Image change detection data
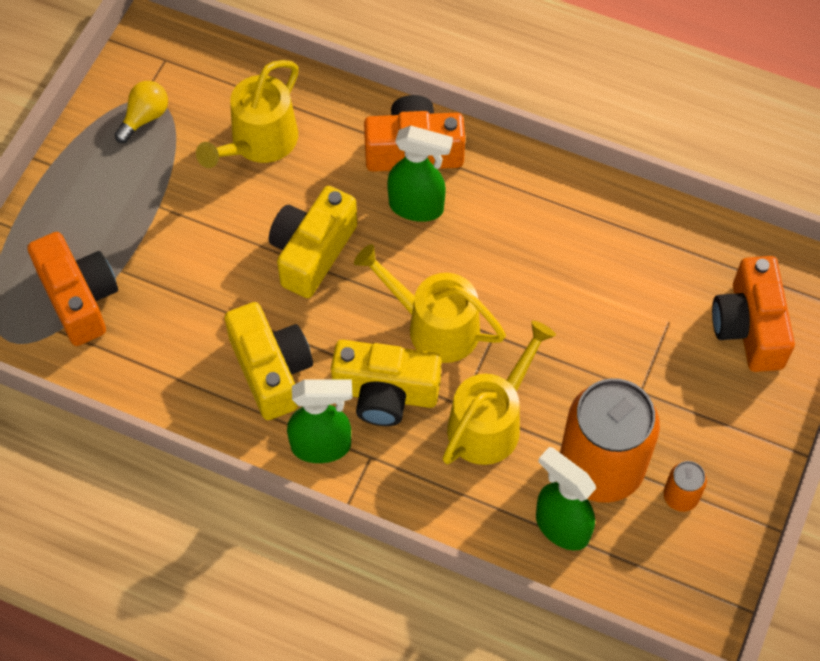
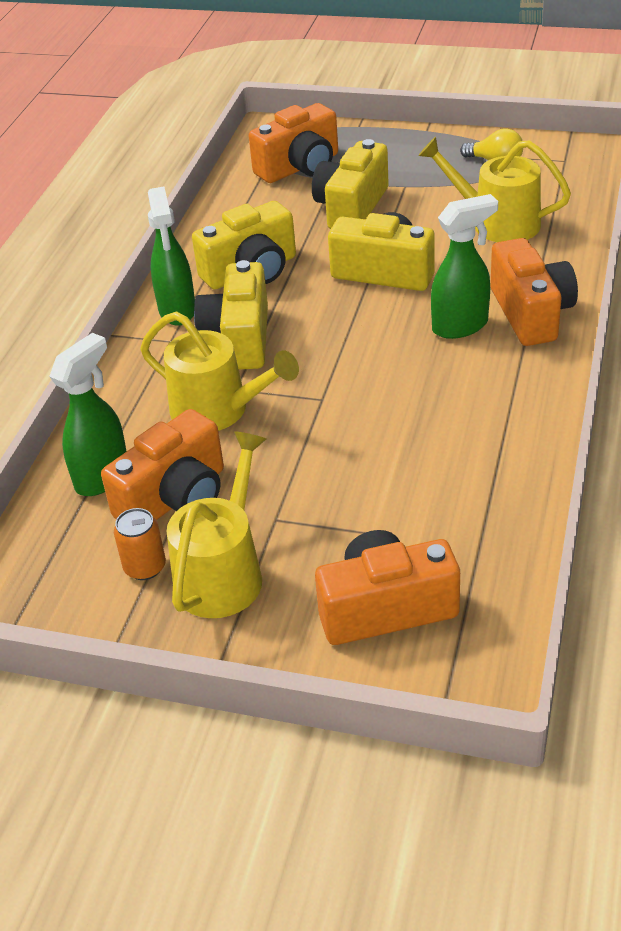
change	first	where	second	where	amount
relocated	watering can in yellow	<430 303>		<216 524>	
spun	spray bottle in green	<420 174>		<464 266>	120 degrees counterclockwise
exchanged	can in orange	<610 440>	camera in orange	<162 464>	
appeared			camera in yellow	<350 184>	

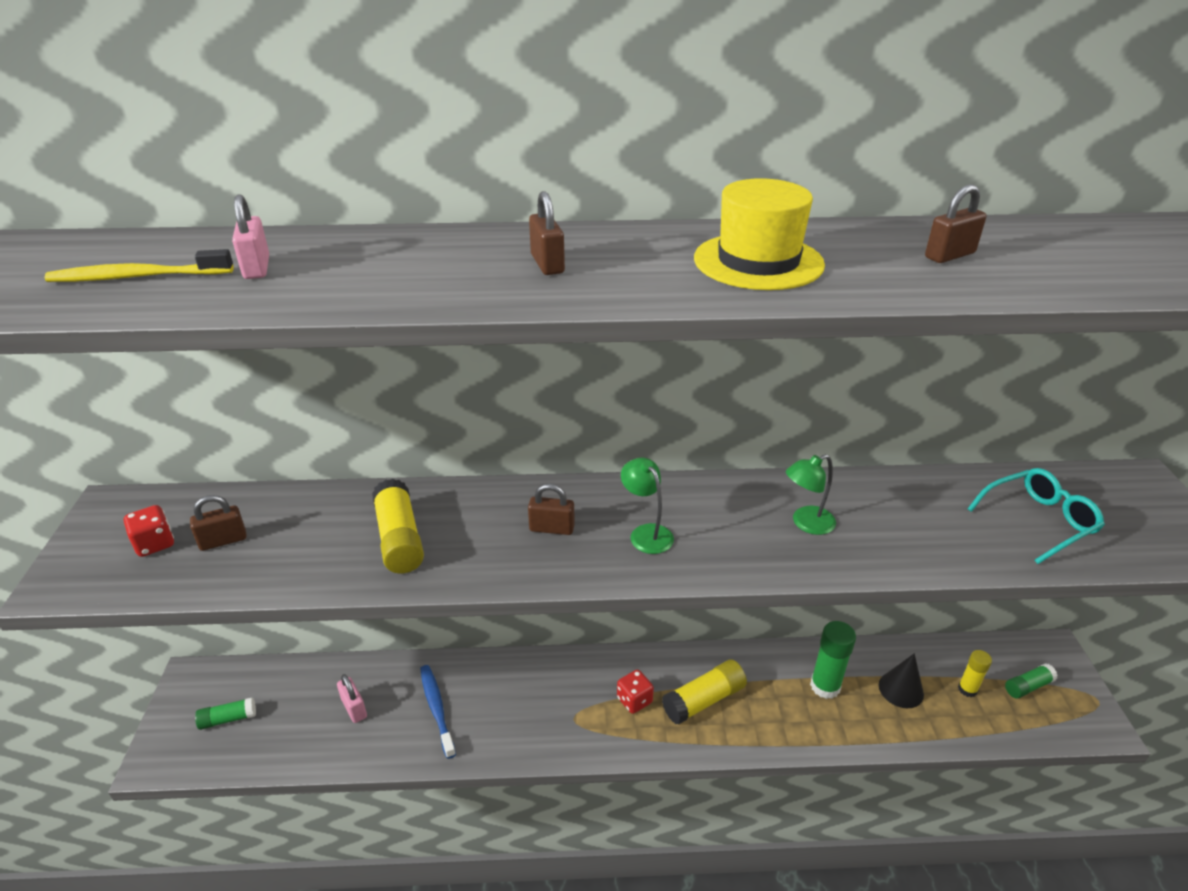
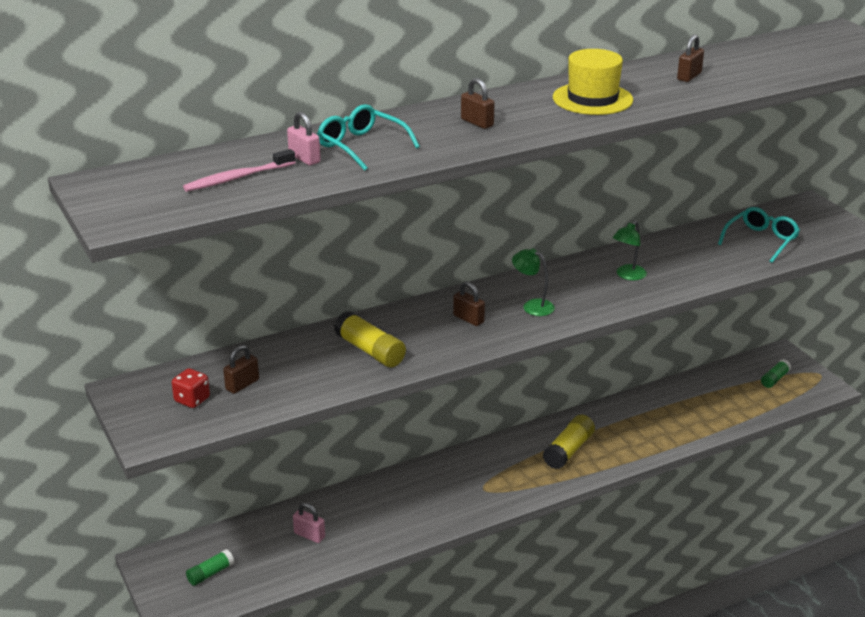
change	first	where	second	where	amount
colour	toothbrush in yellow	<139 265>	toothbrush in pink	<239 170>	
missing	toothbrush in blue	<438 712>			
spun	padlock in brown	<551 509>		<469 303>	60 degrees clockwise
missing	dice in red	<635 692>			
missing	glue stick in green	<833 660>			
missing	cone in black	<901 680>			
missing	glue stick in yellow	<975 673>			
appeared			glasses in turquoise	<368 137>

> [Exercise objective]:
Please print each of the records word for word, keeping the pictures out.

> [Task result]:
change	first	where	second	where	amount
relocated	watering can in yellow	<430 303>		<216 524>	
spun	spray bottle in green	<420 174>		<464 266>	120 degrees counterclockwise
exchanged	can in orange	<610 440>	camera in orange	<162 464>	
appeared			camera in yellow	<350 184>	

change	first	where	second	where	amount
colour	toothbrush in yellow	<139 265>	toothbrush in pink	<239 170>	
missing	toothbrush in blue	<438 712>			
spun	padlock in brown	<551 509>		<469 303>	60 degrees clockwise
missing	dice in red	<635 692>			
missing	glue stick in green	<833 660>			
missing	cone in black	<901 680>			
missing	glue stick in yellow	<975 673>			
appeared			glasses in turquoise	<368 137>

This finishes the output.